### [Exercise details]
Print the line containing "(389, 422) = (305, 415): black" and every later line of the records. Keep each one exactly as given, ending with the last.

*** Opening of Data records ***

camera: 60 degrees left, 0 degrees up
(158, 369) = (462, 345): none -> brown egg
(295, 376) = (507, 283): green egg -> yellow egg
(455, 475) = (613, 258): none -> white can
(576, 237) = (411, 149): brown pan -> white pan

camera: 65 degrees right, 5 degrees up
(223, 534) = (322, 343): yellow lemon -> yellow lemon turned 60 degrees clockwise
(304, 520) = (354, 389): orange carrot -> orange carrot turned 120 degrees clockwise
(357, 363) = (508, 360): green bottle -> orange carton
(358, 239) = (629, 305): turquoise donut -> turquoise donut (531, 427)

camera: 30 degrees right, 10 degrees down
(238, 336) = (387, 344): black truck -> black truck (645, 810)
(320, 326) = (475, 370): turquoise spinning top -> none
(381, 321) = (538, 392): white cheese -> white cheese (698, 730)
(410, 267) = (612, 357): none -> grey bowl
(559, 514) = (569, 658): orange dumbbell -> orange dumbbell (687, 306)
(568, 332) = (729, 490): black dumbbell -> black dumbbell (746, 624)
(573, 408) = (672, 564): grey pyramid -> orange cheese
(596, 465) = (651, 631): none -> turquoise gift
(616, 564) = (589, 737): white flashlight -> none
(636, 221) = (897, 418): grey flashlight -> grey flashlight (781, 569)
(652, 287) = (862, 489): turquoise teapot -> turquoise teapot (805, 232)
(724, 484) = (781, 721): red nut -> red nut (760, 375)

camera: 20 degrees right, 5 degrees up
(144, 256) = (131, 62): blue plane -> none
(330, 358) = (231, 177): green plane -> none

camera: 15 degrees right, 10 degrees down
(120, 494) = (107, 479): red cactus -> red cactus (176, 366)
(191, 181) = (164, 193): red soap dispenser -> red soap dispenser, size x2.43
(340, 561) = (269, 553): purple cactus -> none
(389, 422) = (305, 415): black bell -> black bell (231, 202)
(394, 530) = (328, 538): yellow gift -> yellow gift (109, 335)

*** Close of Data records ***

### [Solution to this exercise]
(389, 422) = (305, 415): black bell -> black bell (231, 202)
(394, 530) = (328, 538): yellow gift -> yellow gift (109, 335)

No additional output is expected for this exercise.